- _Instructions to follow_: The whole listing should be retyped word for word, apart from the pictures it holds.

- _Provided material_:
------------

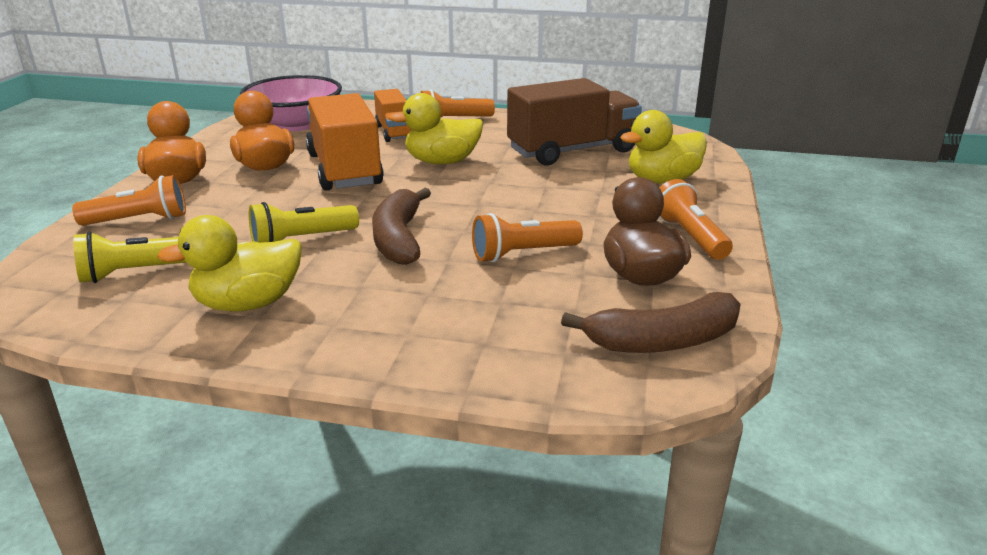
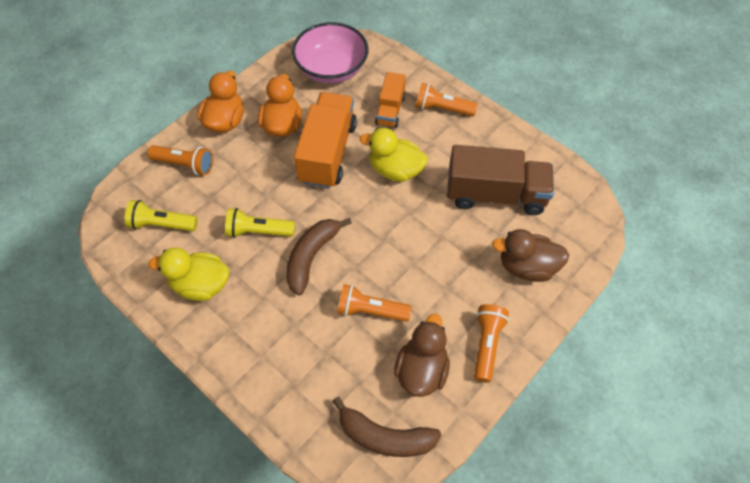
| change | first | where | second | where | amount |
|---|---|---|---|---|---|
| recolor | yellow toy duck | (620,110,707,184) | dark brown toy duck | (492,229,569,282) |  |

------------

- _Written response_:
| change | first | where | second | where | amount |
|---|---|---|---|---|---|
| recolor | yellow toy duck | (620,110,707,184) | dark brown toy duck | (492,229,569,282) |  |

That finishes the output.